> ACTIVITY
Pull every line containing "camera" out of the listing below.

> MATERIAL PROVIDED
#####

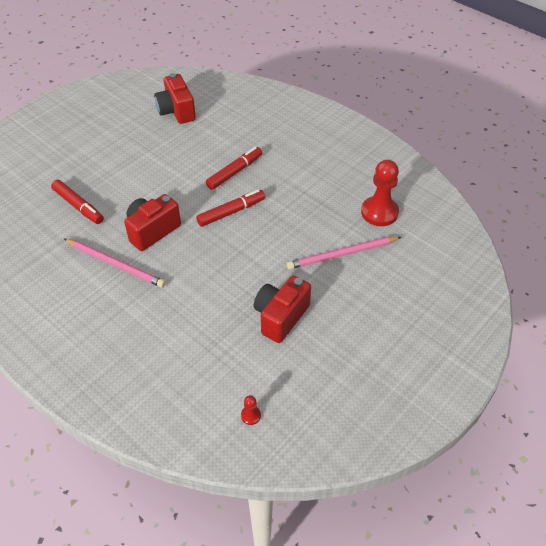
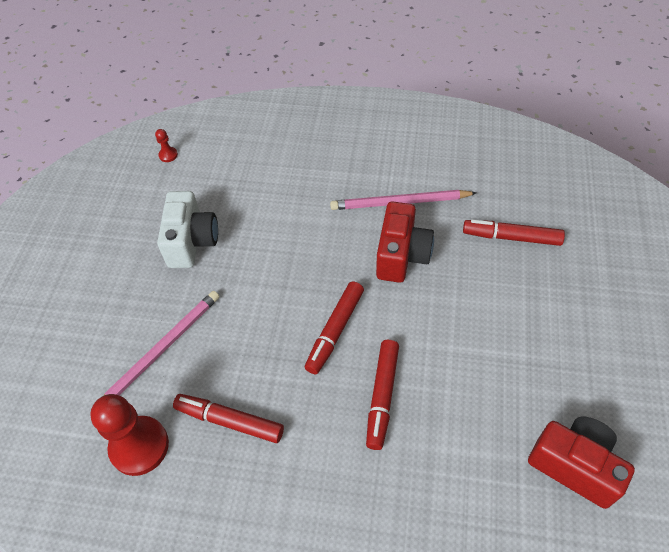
camera: 150 degrees right, 5 degrees up
(280, 317) = (192, 242): red camera -> white camera
(323, 200) = (229, 421): none -> red marker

#####

> RESPONSE AREA
camera: 150 degrees right, 5 degrees up
(280, 317) = (192, 242): red camera -> white camera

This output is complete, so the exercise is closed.